__WHAT TO PRODUCE__.
Filter the entries for the word "pentagon". Copy each line that has it.
-- DATA SHOWN follows --
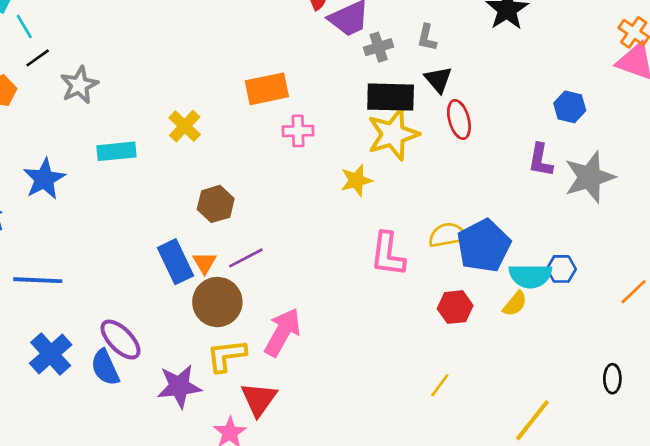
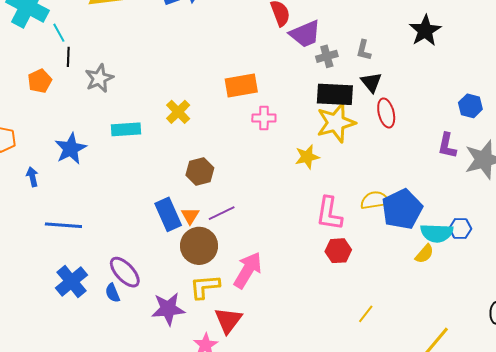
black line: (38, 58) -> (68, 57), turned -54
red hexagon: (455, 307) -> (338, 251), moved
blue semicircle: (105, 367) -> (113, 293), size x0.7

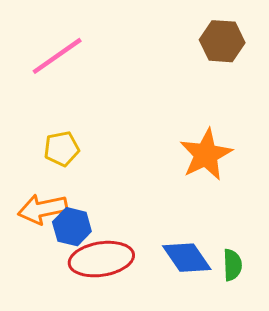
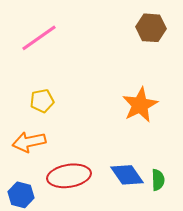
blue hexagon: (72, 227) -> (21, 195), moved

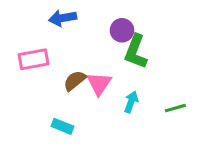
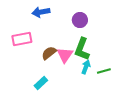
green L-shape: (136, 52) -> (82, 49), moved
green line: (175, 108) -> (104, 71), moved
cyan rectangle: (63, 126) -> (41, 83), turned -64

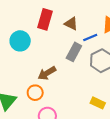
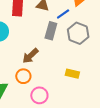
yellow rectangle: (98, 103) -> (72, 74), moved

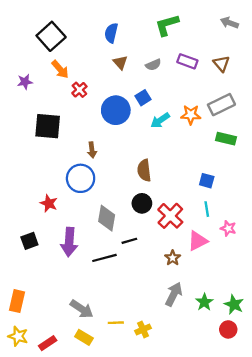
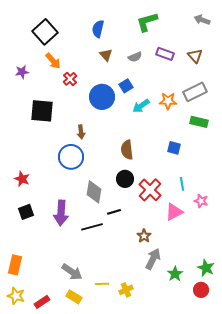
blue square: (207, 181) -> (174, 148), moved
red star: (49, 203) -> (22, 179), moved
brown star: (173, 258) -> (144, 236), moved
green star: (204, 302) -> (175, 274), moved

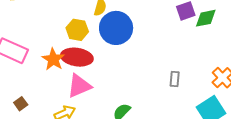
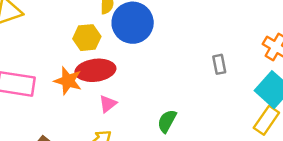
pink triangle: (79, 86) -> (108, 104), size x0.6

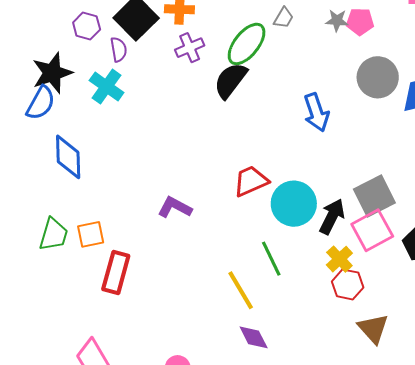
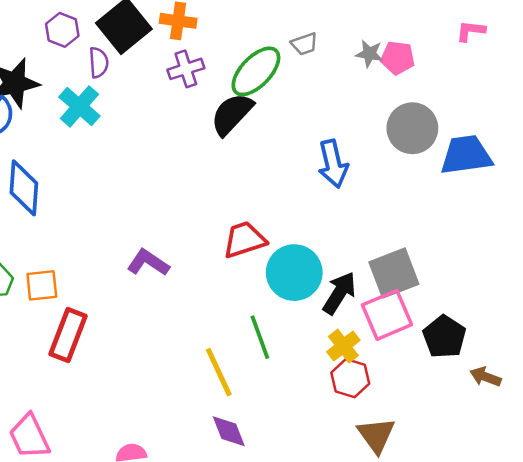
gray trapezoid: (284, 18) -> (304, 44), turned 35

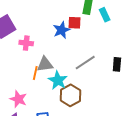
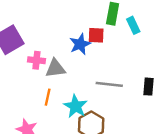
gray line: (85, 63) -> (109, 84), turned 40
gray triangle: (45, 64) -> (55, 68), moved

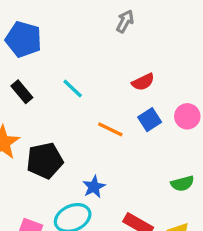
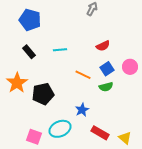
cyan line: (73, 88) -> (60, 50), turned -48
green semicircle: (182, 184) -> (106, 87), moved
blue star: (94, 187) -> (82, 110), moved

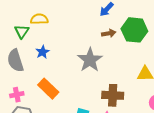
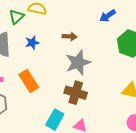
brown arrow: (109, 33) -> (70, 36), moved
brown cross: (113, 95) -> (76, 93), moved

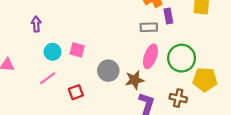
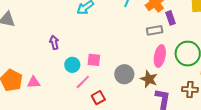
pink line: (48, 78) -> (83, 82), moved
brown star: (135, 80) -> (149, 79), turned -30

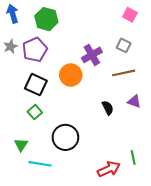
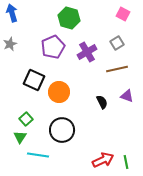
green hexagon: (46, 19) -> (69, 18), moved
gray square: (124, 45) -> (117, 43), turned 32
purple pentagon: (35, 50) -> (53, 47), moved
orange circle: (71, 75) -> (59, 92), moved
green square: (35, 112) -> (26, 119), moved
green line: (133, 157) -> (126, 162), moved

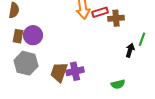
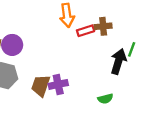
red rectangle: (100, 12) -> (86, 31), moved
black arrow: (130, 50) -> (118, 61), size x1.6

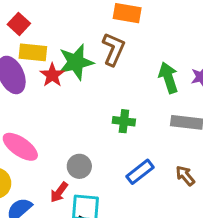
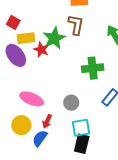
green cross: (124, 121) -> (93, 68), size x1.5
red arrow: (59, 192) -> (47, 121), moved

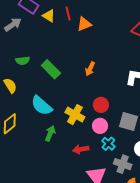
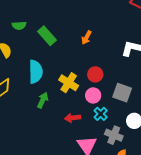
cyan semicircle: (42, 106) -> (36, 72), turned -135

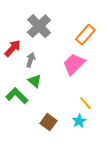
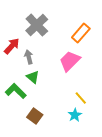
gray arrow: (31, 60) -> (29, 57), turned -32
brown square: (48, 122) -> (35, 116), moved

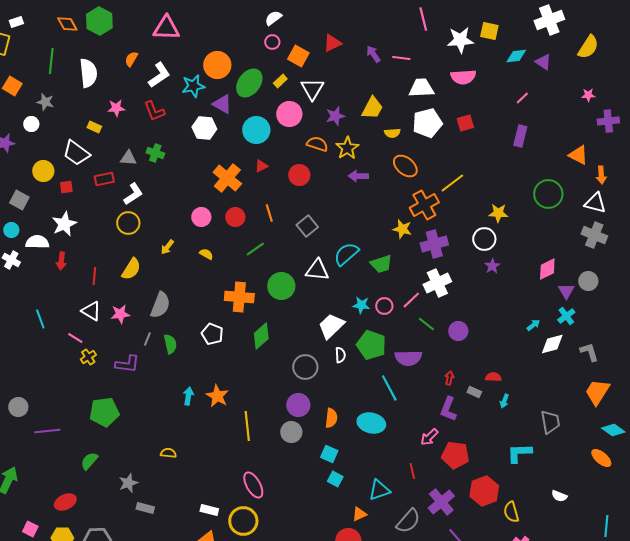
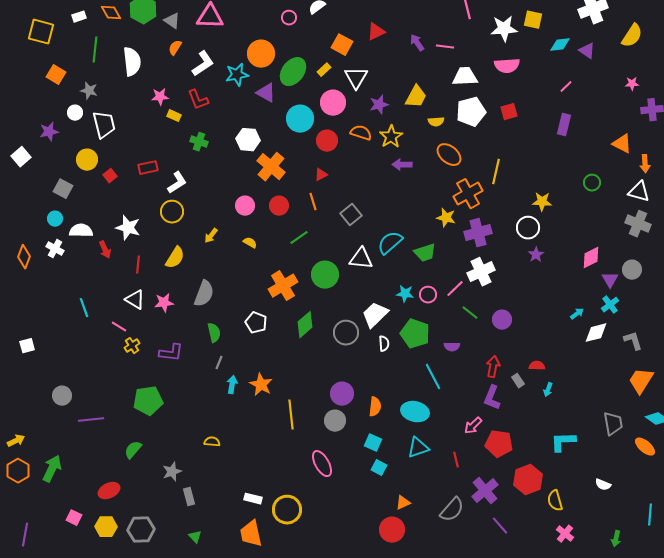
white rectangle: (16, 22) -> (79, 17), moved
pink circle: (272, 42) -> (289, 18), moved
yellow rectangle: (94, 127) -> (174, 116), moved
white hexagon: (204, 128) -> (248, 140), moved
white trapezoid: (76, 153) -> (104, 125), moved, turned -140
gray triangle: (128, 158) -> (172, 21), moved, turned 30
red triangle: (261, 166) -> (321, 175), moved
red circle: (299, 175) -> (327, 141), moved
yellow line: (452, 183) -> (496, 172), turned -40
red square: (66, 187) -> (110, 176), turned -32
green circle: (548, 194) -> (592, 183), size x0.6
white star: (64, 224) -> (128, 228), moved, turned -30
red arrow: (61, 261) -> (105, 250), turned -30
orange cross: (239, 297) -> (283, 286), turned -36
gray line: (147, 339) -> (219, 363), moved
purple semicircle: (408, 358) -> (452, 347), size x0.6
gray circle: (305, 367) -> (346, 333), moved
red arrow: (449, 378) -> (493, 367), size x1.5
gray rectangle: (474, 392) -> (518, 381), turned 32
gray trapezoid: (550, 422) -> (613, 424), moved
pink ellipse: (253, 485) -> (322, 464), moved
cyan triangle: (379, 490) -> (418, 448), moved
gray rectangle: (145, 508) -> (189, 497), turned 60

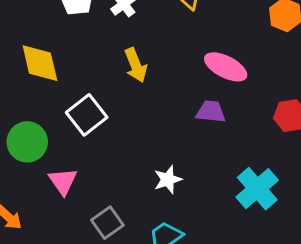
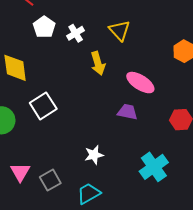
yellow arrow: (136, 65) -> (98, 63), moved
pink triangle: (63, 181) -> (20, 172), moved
-- DATA SHOWN concluded --
-- DATA SHOWN follows --
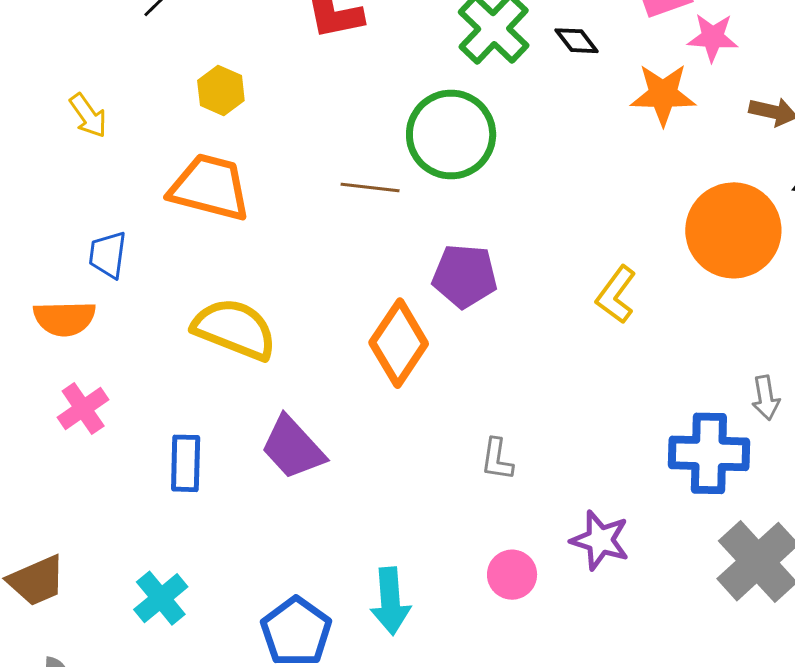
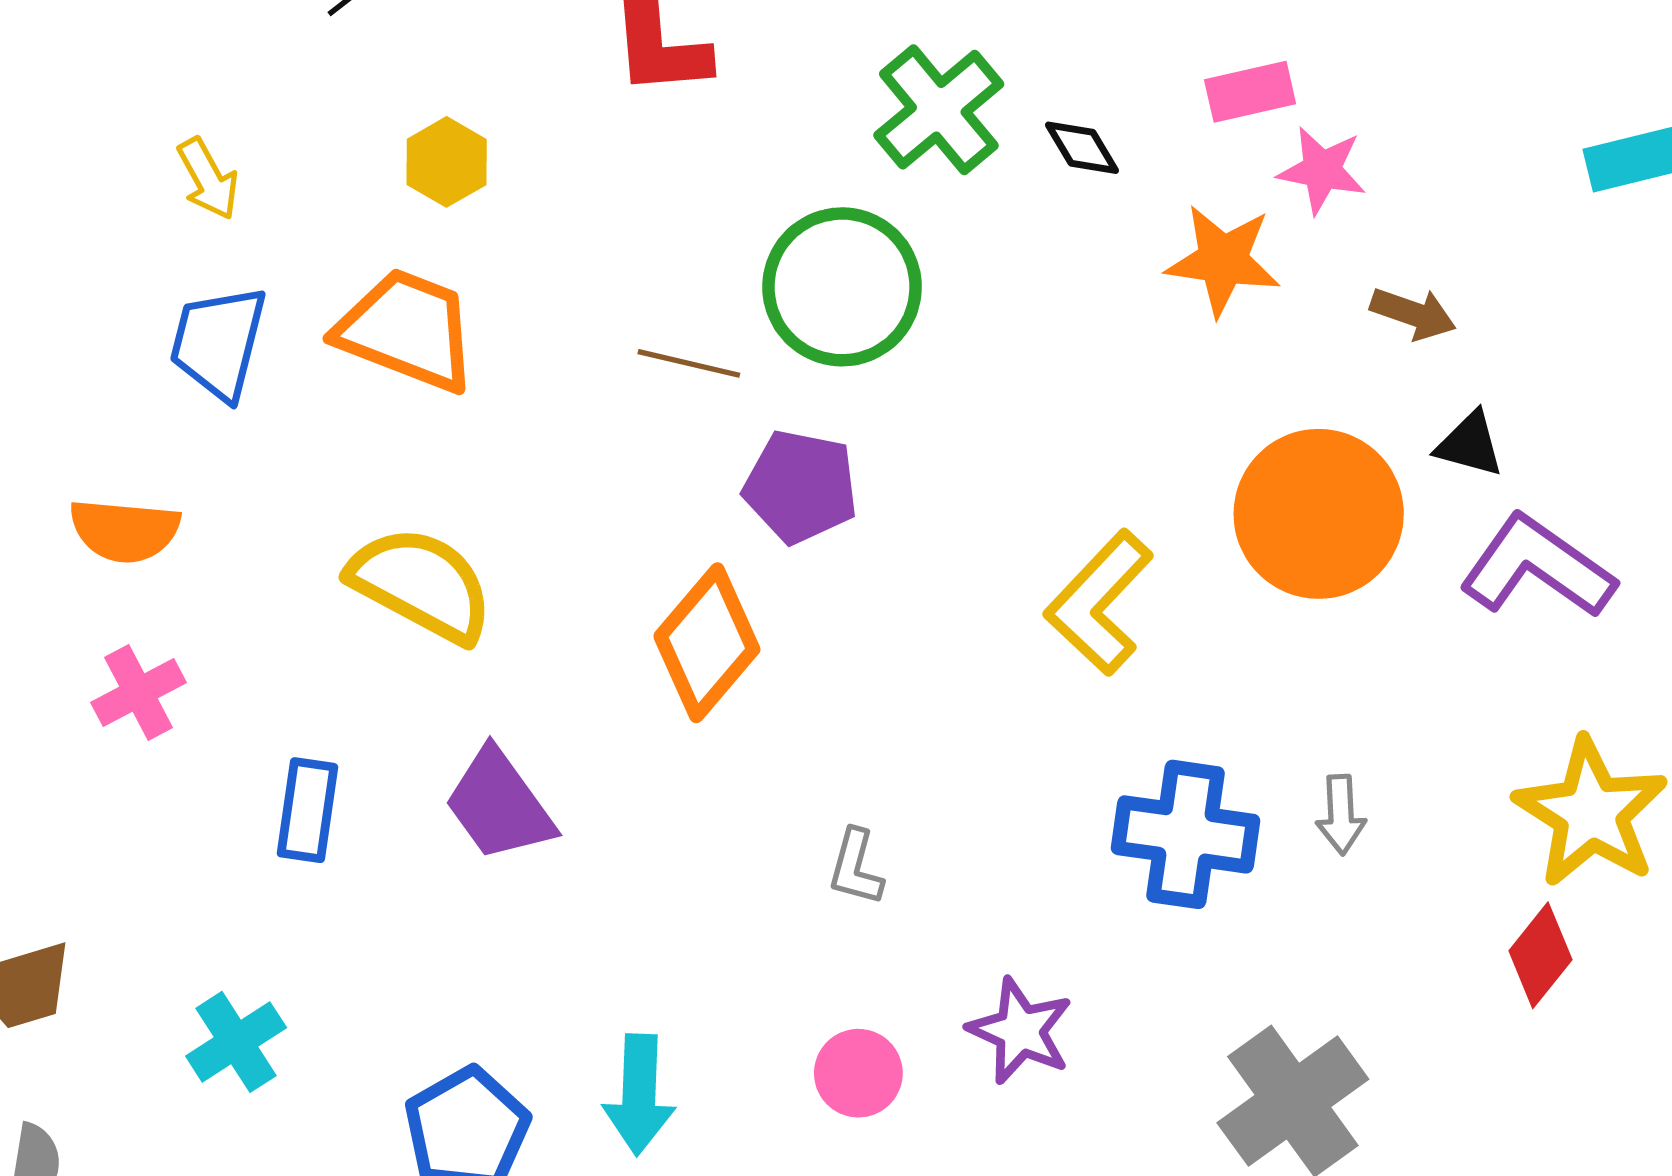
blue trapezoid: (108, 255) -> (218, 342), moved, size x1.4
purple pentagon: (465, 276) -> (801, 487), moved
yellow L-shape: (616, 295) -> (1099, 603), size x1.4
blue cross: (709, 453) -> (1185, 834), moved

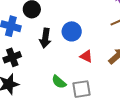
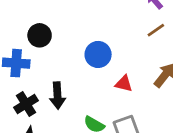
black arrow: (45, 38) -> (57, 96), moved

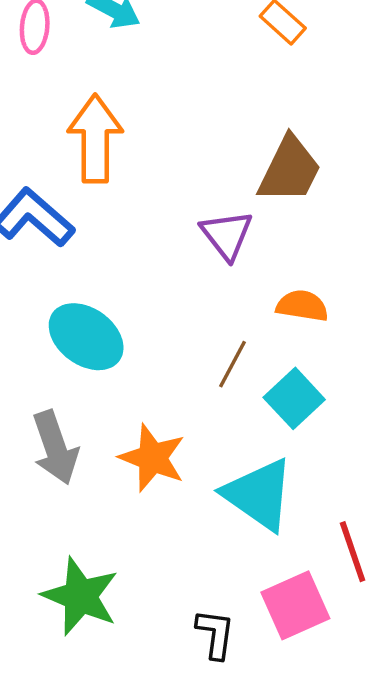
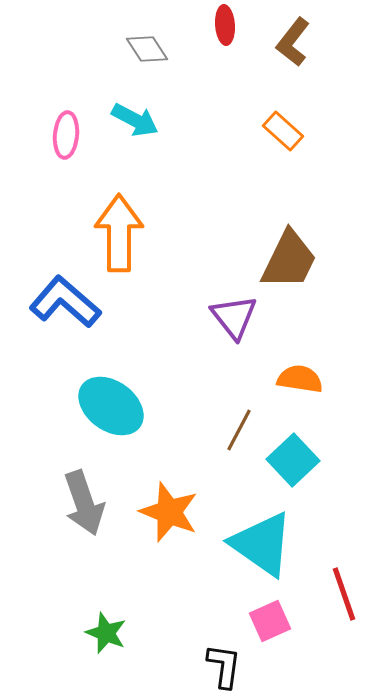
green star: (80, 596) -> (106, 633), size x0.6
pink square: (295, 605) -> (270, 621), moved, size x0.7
-- DATA SHOWN concluded --
__ANSWER BELOW__.
purple pentagon: (35, 50) -> (53, 47), moved
purple pentagon: (465, 276) -> (801, 487), moved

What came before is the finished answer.